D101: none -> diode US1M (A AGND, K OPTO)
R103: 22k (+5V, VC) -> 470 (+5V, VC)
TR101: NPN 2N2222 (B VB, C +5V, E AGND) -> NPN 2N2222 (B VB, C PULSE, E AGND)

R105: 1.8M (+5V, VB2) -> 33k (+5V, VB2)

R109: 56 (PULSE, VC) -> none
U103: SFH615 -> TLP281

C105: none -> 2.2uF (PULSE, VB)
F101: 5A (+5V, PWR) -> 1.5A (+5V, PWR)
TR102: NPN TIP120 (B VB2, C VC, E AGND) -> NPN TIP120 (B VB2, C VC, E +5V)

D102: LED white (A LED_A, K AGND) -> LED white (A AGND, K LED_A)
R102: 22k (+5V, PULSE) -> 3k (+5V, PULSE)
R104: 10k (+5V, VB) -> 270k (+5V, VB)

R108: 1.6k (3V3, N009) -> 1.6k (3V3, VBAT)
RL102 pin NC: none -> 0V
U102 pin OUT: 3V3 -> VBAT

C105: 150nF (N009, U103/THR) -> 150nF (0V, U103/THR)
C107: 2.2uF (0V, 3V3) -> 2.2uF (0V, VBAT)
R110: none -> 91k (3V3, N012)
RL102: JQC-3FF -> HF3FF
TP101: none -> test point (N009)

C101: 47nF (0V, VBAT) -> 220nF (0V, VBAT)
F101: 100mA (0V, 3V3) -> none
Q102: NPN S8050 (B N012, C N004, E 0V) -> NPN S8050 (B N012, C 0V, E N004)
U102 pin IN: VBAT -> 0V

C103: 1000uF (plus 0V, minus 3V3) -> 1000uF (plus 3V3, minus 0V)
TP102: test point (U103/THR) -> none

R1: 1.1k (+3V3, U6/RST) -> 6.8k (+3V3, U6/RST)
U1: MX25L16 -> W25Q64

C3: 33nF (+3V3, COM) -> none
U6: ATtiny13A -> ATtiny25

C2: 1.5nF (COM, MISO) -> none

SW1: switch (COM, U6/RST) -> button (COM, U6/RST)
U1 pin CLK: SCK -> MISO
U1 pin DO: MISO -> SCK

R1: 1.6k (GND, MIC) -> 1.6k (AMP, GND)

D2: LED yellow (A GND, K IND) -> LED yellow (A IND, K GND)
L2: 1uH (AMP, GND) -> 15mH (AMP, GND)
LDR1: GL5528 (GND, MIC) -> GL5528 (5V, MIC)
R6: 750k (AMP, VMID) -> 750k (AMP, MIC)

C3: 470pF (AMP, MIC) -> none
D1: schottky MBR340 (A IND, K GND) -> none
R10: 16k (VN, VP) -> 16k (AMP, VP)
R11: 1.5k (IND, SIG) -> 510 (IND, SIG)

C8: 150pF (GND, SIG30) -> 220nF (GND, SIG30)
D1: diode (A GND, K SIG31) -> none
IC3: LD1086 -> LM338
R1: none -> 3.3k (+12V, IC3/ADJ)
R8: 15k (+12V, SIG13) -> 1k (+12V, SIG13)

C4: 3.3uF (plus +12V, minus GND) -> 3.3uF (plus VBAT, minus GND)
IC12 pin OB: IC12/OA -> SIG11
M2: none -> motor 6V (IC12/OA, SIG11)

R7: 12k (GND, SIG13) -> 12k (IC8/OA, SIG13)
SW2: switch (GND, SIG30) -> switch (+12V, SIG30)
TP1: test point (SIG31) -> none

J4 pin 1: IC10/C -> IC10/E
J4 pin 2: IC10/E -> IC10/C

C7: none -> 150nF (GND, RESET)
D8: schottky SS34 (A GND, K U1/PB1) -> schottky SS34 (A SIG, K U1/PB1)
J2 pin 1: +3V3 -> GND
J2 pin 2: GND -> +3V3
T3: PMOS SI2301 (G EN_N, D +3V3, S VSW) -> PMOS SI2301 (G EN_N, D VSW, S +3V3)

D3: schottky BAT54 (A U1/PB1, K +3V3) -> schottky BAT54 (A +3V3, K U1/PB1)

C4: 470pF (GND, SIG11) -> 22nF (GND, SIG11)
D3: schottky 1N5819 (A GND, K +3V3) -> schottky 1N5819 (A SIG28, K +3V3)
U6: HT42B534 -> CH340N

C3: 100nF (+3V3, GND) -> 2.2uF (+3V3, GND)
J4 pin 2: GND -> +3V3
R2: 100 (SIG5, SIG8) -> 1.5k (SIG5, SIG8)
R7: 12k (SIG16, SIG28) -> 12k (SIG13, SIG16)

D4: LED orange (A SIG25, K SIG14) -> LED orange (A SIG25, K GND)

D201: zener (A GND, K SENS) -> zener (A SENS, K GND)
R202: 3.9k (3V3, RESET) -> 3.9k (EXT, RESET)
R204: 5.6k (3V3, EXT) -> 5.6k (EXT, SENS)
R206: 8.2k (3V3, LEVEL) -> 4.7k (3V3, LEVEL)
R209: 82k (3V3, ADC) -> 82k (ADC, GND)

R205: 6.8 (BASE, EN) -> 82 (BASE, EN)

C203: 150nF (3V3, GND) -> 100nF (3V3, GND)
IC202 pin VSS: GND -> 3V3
* * * * * * *
▶ [Task requirements] Only the lines above from the line containing "IC12 pin OB: IC12/OA -> SIG11" through the line containing "T3: PMOS SI2301" should be retyped, exactly and with both ends included.

▶ [Response area]
IC12 pin OB: IC12/OA -> SIG11
M2: none -> motor 6V (IC12/OA, SIG11)

R7: 12k (GND, SIG13) -> 12k (IC8/OA, SIG13)
SW2: switch (GND, SIG30) -> switch (+12V, SIG30)
TP1: test point (SIG31) -> none

J4 pin 1: IC10/C -> IC10/E
J4 pin 2: IC10/E -> IC10/C

C7: none -> 150nF (GND, RESET)
D8: schottky SS34 (A GND, K U1/PB1) -> schottky SS34 (A SIG, K U1/PB1)
J2 pin 1: +3V3 -> GND
J2 pin 2: GND -> +3V3
T3: PMOS SI2301 (G EN_N, D +3V3, S VSW) -> PMOS SI2301 (G EN_N, D VSW, S +3V3)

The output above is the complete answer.